→ Problem details: Give only the number of lines in these records that include "NAND".

→ Materials provided:
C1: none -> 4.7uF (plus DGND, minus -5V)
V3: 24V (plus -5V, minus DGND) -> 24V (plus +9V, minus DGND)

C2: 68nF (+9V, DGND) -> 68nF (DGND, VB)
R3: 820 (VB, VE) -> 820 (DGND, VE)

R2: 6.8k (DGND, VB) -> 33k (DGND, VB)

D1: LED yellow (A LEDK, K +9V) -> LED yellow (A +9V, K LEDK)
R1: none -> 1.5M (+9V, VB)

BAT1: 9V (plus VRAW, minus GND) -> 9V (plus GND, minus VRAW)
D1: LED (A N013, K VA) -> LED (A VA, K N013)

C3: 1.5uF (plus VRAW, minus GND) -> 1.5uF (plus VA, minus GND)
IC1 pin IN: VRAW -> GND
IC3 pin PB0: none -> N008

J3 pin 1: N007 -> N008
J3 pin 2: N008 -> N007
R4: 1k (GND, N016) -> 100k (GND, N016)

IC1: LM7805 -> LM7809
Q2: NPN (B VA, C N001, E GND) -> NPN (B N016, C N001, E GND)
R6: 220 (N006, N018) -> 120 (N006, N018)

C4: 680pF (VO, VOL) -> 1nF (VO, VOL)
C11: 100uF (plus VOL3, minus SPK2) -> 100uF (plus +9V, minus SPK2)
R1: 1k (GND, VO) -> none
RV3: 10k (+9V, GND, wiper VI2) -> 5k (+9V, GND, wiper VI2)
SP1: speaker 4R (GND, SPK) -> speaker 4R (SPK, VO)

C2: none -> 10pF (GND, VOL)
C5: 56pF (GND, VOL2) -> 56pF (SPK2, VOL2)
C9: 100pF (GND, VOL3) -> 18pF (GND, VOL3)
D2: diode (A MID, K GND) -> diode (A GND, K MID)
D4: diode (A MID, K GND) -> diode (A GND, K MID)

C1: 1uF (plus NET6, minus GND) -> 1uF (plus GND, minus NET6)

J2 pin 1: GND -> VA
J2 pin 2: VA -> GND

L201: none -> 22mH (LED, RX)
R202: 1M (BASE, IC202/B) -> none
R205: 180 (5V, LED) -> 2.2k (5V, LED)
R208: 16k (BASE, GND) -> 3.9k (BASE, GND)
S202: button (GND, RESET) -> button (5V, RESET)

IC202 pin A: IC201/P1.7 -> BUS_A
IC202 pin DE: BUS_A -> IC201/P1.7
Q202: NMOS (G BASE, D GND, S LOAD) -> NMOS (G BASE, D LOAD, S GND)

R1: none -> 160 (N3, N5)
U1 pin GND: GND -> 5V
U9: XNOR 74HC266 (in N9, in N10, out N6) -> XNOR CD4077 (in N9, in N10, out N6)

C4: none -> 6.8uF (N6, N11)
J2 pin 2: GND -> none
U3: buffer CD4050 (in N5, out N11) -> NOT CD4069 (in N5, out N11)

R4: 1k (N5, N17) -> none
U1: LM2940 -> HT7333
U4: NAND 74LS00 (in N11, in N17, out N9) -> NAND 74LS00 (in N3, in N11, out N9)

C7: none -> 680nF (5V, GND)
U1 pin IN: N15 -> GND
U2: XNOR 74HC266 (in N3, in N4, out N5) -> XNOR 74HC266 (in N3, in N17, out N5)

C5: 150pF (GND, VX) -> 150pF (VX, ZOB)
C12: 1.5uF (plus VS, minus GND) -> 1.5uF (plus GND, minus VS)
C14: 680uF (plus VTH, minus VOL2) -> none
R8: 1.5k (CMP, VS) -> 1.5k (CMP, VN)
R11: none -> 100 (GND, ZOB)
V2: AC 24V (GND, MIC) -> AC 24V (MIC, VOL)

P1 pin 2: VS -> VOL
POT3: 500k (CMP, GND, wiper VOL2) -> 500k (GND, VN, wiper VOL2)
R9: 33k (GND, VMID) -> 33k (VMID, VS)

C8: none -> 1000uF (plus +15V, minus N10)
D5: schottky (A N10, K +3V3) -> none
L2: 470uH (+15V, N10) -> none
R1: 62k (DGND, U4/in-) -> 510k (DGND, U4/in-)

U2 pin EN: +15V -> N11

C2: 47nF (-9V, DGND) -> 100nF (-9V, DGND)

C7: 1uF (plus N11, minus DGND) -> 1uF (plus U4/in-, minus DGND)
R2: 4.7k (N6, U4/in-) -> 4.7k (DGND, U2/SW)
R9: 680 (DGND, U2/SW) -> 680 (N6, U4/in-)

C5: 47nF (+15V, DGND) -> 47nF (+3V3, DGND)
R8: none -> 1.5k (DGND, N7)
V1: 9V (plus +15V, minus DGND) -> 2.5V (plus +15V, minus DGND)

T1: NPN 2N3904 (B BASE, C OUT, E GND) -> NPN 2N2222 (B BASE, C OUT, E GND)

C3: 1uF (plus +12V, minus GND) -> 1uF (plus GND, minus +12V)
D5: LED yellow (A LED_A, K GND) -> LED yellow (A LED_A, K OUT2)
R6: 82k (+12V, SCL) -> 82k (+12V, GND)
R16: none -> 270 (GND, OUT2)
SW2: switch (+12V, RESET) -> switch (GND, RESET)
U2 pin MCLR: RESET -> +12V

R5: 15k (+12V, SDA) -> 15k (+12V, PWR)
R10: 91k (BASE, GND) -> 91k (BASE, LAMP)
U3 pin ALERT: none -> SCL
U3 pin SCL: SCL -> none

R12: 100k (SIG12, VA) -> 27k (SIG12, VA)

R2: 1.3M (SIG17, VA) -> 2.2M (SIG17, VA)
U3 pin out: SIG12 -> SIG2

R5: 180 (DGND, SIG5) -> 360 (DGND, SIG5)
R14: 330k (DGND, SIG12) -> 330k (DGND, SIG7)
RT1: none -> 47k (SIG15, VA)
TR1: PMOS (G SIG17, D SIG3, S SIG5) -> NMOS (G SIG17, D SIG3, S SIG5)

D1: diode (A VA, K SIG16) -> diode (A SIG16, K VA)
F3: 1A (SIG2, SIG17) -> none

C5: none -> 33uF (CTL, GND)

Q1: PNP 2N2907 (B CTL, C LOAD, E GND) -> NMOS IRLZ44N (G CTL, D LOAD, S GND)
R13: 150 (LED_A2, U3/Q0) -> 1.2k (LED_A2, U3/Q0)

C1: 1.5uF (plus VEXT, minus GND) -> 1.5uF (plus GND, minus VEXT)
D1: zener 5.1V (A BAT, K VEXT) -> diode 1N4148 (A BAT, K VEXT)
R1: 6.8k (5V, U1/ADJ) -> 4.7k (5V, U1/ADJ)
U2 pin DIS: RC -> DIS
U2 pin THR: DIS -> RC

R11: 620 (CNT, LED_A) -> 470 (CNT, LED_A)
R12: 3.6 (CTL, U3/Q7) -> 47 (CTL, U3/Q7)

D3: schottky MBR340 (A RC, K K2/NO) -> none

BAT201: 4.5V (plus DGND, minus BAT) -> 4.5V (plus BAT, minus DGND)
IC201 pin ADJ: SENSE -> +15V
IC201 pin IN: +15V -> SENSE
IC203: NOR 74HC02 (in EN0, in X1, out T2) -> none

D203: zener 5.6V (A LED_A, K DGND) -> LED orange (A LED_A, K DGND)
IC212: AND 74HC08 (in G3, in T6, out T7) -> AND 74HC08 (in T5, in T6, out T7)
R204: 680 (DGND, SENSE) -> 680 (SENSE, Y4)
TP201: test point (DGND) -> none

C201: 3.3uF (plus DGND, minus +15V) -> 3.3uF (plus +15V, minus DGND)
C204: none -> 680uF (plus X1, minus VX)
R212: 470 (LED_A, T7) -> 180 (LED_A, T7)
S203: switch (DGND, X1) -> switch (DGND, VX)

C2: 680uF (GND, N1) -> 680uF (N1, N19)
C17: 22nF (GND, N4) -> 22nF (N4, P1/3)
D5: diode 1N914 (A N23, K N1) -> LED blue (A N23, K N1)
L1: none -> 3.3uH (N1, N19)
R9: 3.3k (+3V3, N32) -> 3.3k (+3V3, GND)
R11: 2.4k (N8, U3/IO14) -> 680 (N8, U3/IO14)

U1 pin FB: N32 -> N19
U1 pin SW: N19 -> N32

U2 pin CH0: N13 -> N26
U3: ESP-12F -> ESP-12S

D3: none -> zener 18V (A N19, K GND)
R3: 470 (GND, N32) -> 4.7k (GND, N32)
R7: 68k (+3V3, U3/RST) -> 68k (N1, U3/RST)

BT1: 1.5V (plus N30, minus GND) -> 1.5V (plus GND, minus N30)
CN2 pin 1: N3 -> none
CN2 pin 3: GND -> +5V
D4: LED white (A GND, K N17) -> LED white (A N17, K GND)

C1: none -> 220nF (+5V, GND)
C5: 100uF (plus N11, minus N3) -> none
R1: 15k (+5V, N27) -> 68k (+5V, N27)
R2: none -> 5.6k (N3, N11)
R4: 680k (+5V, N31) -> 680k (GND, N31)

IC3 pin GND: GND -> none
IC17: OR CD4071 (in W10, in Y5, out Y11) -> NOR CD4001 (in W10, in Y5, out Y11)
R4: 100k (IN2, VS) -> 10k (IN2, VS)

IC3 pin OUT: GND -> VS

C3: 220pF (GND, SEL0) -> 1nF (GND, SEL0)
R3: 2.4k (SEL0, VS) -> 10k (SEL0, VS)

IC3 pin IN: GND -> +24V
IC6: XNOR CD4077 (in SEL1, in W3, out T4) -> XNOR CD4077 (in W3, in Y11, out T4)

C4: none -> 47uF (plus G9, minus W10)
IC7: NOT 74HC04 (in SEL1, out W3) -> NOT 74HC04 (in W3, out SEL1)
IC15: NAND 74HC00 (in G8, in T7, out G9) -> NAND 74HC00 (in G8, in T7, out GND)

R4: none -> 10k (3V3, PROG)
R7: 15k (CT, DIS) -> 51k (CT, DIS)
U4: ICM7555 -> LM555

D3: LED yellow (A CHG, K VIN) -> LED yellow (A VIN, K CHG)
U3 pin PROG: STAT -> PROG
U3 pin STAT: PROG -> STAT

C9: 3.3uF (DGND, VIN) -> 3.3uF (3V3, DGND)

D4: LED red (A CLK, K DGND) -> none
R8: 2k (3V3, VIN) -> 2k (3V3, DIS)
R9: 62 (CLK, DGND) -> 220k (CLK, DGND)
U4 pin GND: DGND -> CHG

→ Reply: 2